## The request:
Pick out every line of the records below that contains the word "point", and copy each such line in full.
=== Source records ===
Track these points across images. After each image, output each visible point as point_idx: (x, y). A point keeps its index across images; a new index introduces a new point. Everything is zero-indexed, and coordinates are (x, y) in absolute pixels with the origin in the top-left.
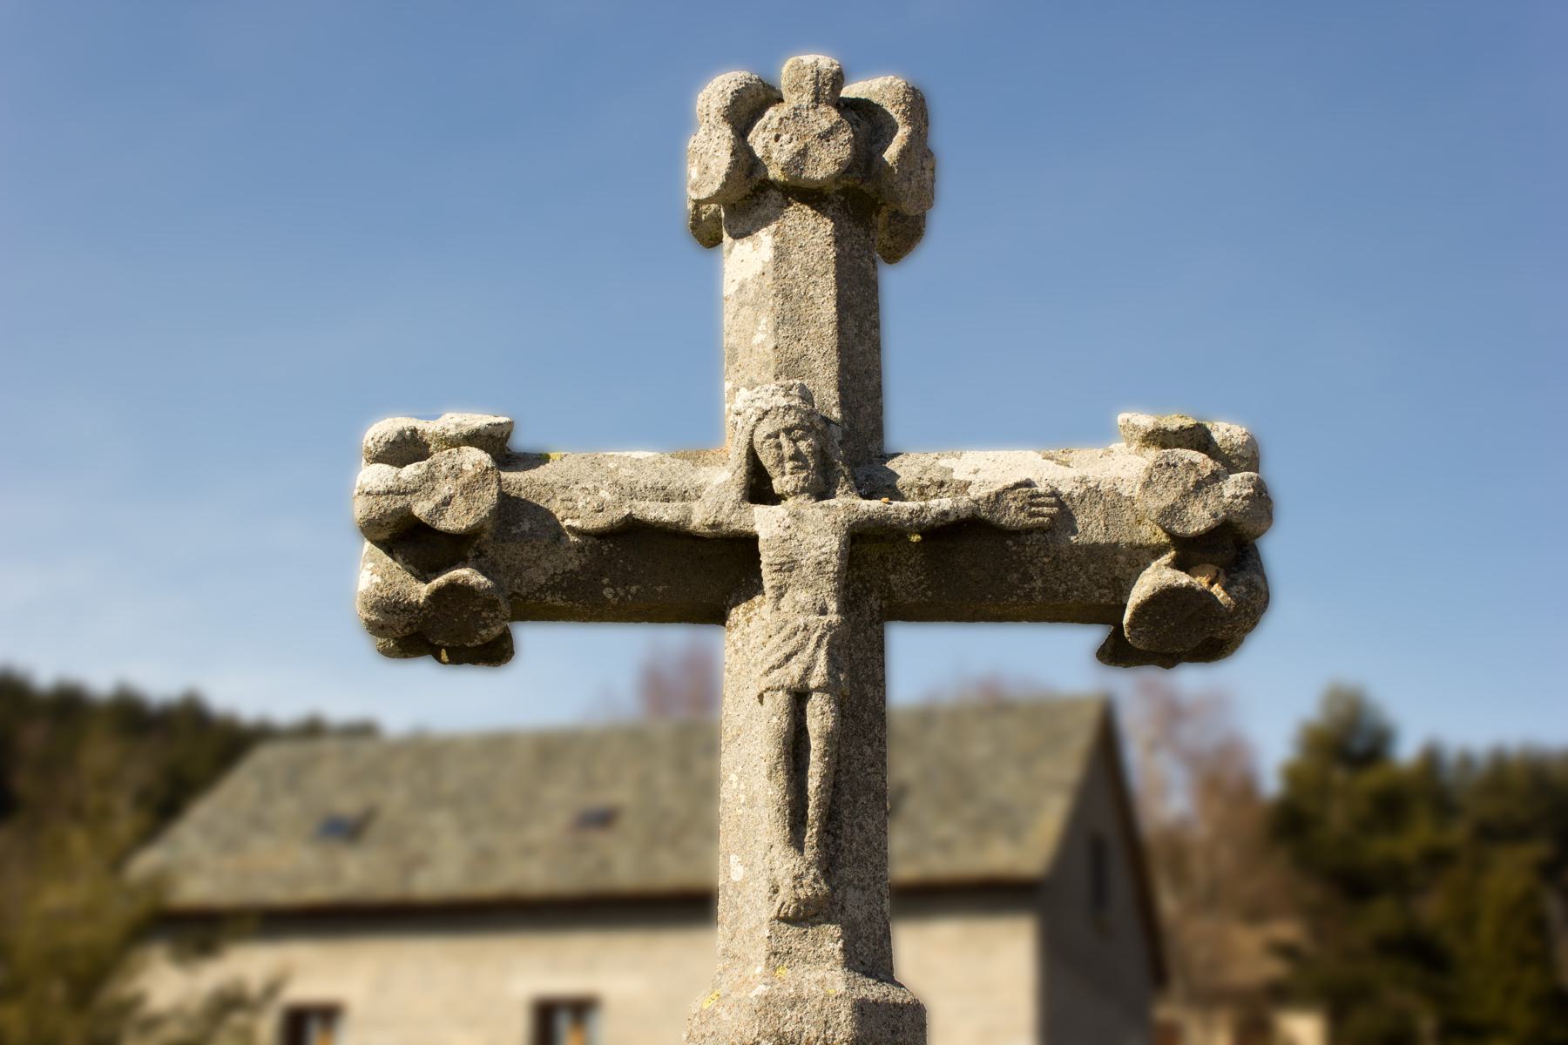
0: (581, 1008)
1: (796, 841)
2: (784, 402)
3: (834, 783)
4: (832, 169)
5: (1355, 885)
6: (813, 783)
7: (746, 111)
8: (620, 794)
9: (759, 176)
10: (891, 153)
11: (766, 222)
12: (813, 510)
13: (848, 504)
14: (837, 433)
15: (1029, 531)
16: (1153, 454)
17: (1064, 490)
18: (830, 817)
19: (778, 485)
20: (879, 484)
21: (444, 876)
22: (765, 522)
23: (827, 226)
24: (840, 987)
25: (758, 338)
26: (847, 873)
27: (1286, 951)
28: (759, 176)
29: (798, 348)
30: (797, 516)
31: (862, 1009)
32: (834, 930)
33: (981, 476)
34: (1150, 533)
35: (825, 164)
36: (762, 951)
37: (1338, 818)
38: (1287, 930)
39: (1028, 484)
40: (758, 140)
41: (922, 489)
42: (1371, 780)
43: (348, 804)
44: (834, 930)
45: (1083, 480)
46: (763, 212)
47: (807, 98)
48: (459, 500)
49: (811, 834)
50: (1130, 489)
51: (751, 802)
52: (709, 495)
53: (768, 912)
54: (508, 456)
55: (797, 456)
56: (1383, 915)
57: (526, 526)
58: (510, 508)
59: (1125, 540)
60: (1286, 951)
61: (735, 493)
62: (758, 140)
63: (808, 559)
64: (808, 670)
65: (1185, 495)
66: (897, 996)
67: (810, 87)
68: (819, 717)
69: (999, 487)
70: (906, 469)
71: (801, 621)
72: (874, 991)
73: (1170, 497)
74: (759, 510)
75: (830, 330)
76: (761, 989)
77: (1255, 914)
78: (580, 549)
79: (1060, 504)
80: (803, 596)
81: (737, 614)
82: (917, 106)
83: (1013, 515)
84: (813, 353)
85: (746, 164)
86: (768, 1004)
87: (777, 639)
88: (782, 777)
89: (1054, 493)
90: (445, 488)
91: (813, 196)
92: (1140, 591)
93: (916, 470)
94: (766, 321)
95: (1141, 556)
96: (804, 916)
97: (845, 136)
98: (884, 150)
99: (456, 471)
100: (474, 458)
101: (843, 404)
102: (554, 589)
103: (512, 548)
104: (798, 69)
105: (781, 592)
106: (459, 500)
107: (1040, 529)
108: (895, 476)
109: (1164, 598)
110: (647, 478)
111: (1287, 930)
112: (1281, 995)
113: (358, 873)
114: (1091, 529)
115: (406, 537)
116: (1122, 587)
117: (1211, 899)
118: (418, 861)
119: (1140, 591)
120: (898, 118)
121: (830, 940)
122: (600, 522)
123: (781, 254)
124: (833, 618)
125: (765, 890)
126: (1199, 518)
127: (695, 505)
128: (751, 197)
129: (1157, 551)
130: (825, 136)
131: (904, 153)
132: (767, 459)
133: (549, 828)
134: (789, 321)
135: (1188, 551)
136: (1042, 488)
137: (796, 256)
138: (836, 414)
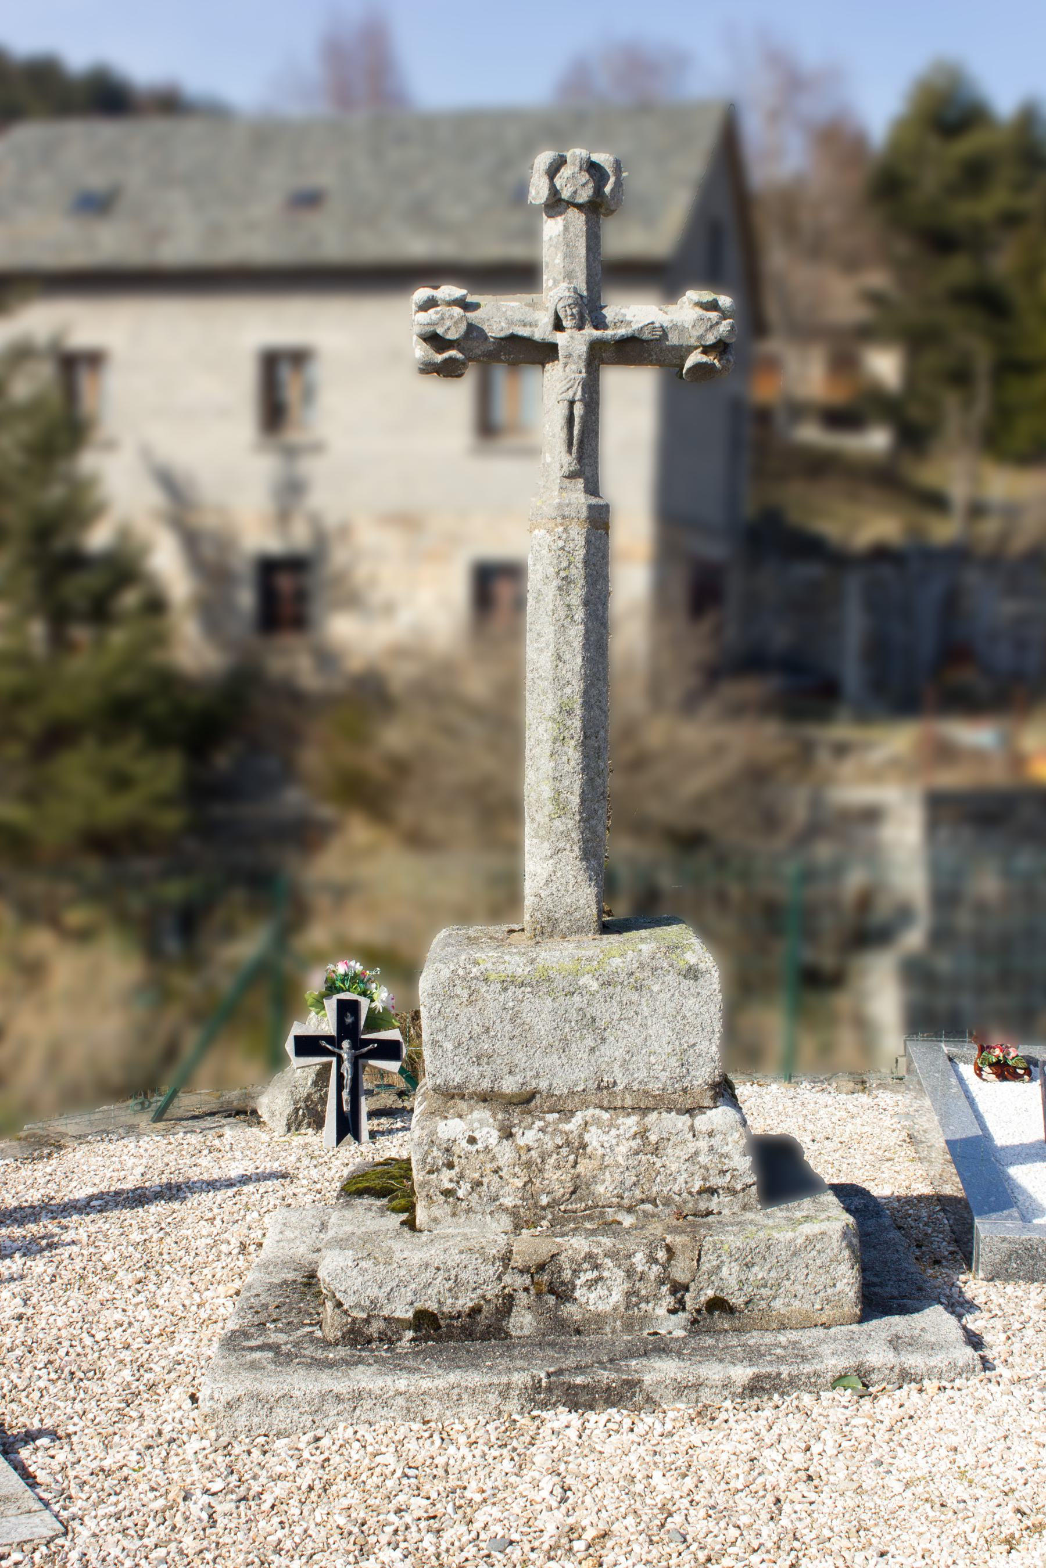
0: (299, 357)
1: (570, 451)
2: (568, 294)
3: (582, 432)
4: (586, 199)
5: (941, 242)
6: (576, 432)
7: (553, 171)
8: (324, 178)
9: (558, 197)
10: (607, 189)
11: (560, 214)
12: (577, 334)
13: (591, 333)
14: (585, 300)
15: (652, 340)
16: (700, 312)
17: (665, 325)
18: (581, 442)
19: (565, 323)
20: (600, 323)
21: (181, 249)
22: (561, 339)
23: (583, 217)
24: (583, 500)
25: (557, 261)
26: (586, 461)
27: (875, 299)
28: (558, 197)
29: (572, 267)
30: (572, 337)
31: (590, 507)
32: (581, 480)
33: (636, 318)
34: (693, 342)
35: (584, 196)
36: (557, 487)
37: (930, 182)
38: (878, 279)
39: (653, 323)
40: (558, 182)
41: (615, 323)
42: (966, 146)
43: (96, 180)
44: (581, 480)
45: (672, 321)
46: (557, 209)
47: (577, 169)
48: (453, 328)
49: (574, 449)
50: (688, 325)
51: (554, 436)
52: (541, 330)
53: (560, 474)
54: (343, 96)
55: (572, 315)
56: (958, 270)
57: (475, 334)
58: (471, 328)
59: (685, 344)
60: (875, 299)
61: (550, 327)
62: (558, 182)
63: (575, 354)
64: (575, 394)
65: (706, 330)
66: (601, 502)
67: (578, 164)
68: (578, 410)
69: (642, 325)
70: (610, 313)
71: (573, 376)
72: (594, 501)
73: (701, 331)
74: (559, 334)
75: (583, 260)
76: (557, 501)
77: (851, 264)
78: (494, 343)
79: (664, 330)
80: (574, 367)
81: (548, 366)
82: (618, 167)
83: (646, 335)
84: (577, 269)
85: (554, 192)
86: (560, 506)
87: (564, 382)
88: (565, 430)
89: (662, 327)
90: (448, 323)
91: (579, 207)
92: (689, 363)
93: (613, 314)
94: (560, 256)
95: (690, 349)
96: (572, 476)
97: (591, 185)
98: (605, 186)
99: (451, 317)
100: (457, 311)
101: (588, 289)
102: (484, 356)
103: (470, 342)
104: (576, 154)
105: (566, 365)
106: (453, 328)
107: (656, 340)
108: (605, 317)
109: (698, 367)
110: (518, 316)
111: (878, 279)
112: (867, 334)
113: (110, 243)
114: (673, 339)
115: (434, 340)
116: (683, 359)
117: (816, 250)
118: (158, 235)
119: (689, 363)
120: (610, 173)
121: (580, 483)
122: (502, 335)
123: (566, 229)
124: (584, 375)
125: (559, 467)
126: (711, 339)
127: (536, 330)
128: (556, 204)
129: (696, 348)
130: (583, 185)
131: (612, 190)
132: (562, 315)
133: (266, 207)
134: (569, 256)
135: (706, 350)
136: (657, 325)
137: (571, 229)
138: (585, 294)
===
## Exercise output:
Track these points across images. After each image, output each visible point as point_idx: (x, y). A point keeps its index across images; a new index introduces a new point. Everything is zero-indexed, and coordinates are (x, y) in absolute pixels with the origin in the top-left.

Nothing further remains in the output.